## [Problem statement]
Where the line with "pink plate H10:H11" appears below, start writing out lines exactly, and finish with the line with "pink brick K10:K11", which is included; write out nothing else.
[[ Task inputs open ]]
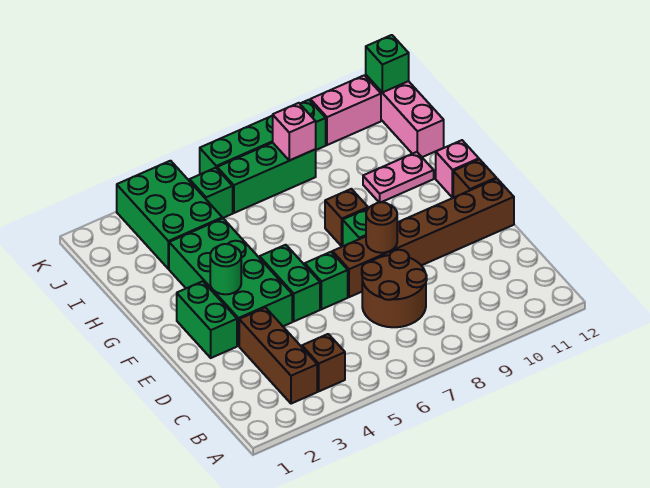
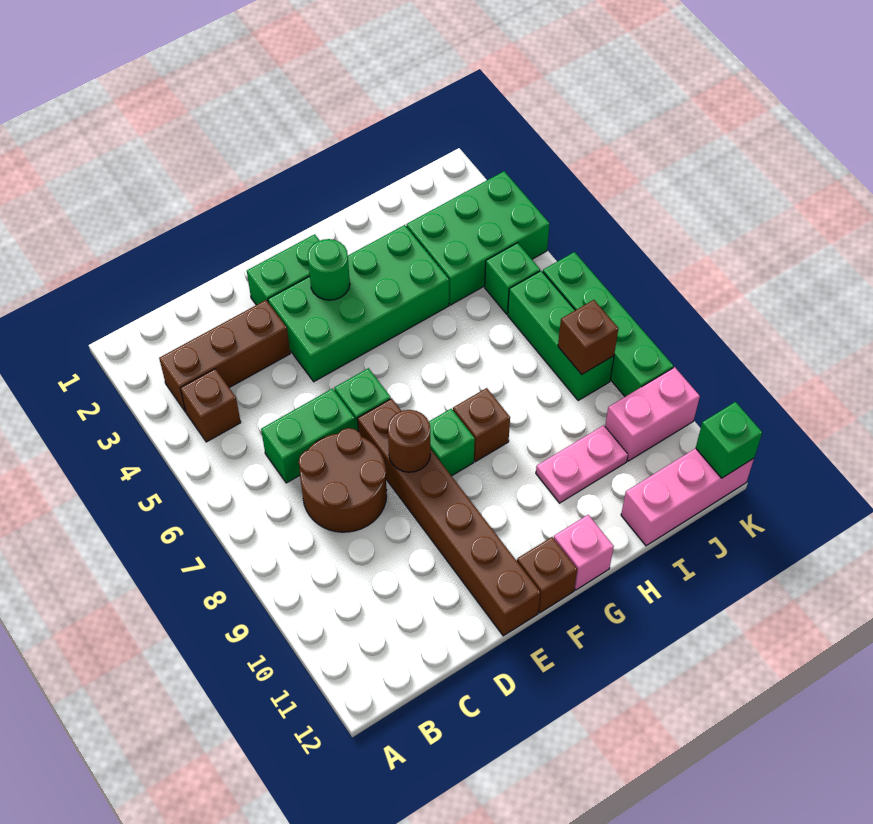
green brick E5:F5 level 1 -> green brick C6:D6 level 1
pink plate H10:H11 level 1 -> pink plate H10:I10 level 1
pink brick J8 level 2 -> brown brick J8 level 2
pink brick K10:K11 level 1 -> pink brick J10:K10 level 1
[[ Task inputs closed ]]
[[ Task inputs open ]]
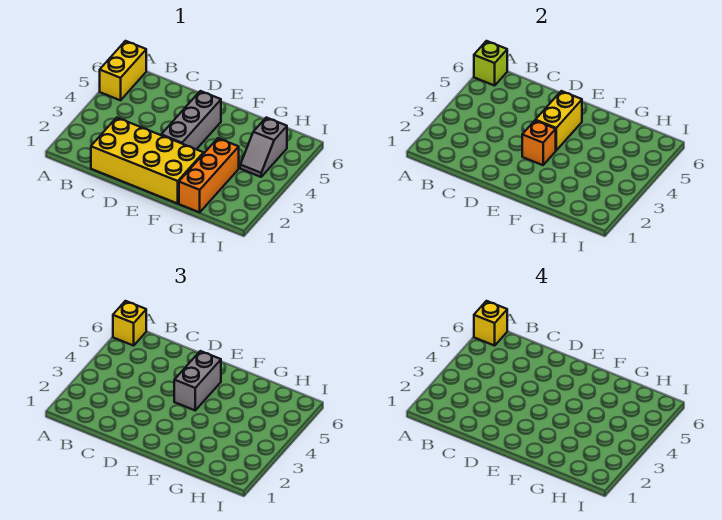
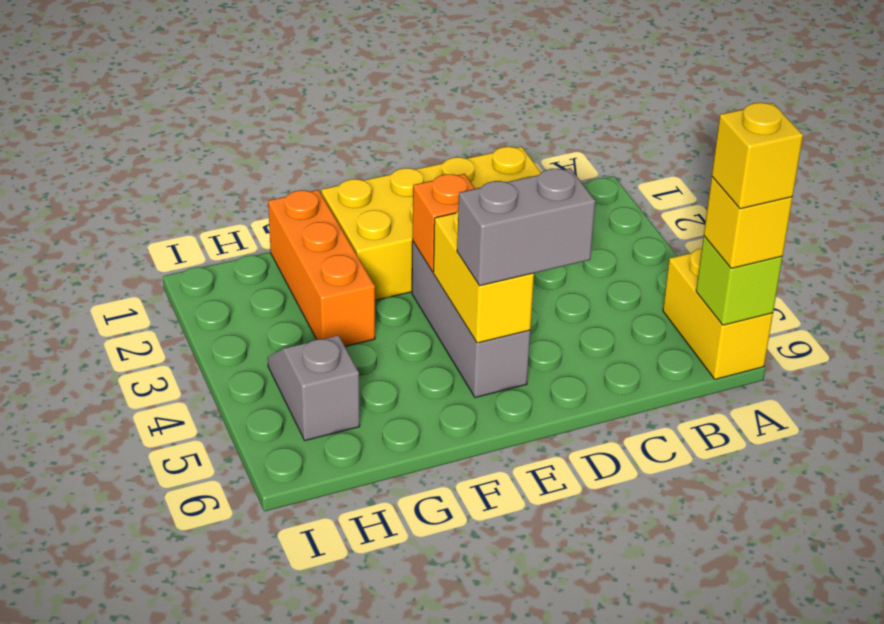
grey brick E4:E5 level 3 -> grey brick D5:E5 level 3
[[ Task inputs closed ]]
[[ Task inputs open ]]
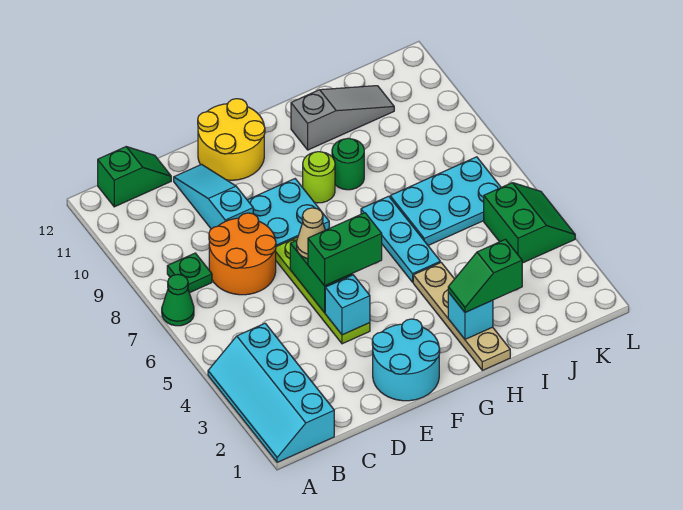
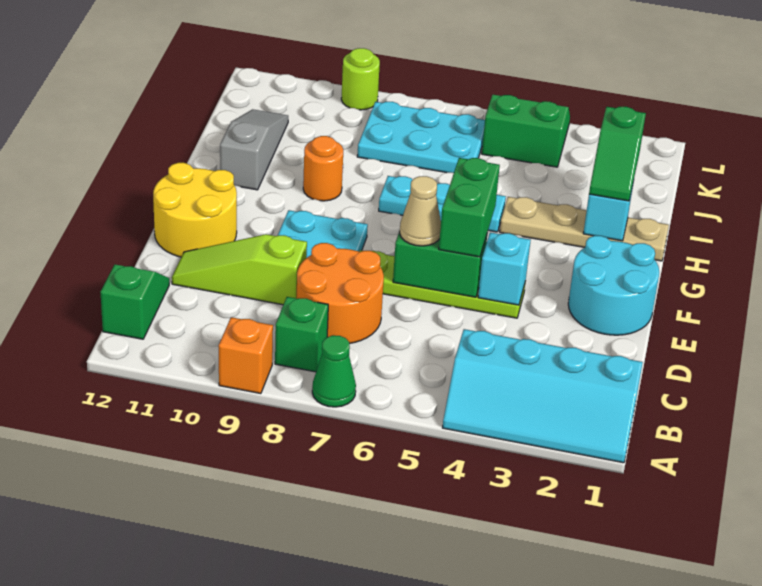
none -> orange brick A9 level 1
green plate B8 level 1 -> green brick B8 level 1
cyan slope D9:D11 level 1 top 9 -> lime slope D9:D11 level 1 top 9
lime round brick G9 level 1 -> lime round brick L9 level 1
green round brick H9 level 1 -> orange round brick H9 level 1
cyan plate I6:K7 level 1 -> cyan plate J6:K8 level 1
[[ Task inputs closed ]]
## [Response box]
pink plate H10:H11 level 1 -> pink plate H10:I10 level 1
pink brick J8 level 2 -> brown brick J8 level 2
pink brick K10:K11 level 1 -> pink brick J10:K10 level 1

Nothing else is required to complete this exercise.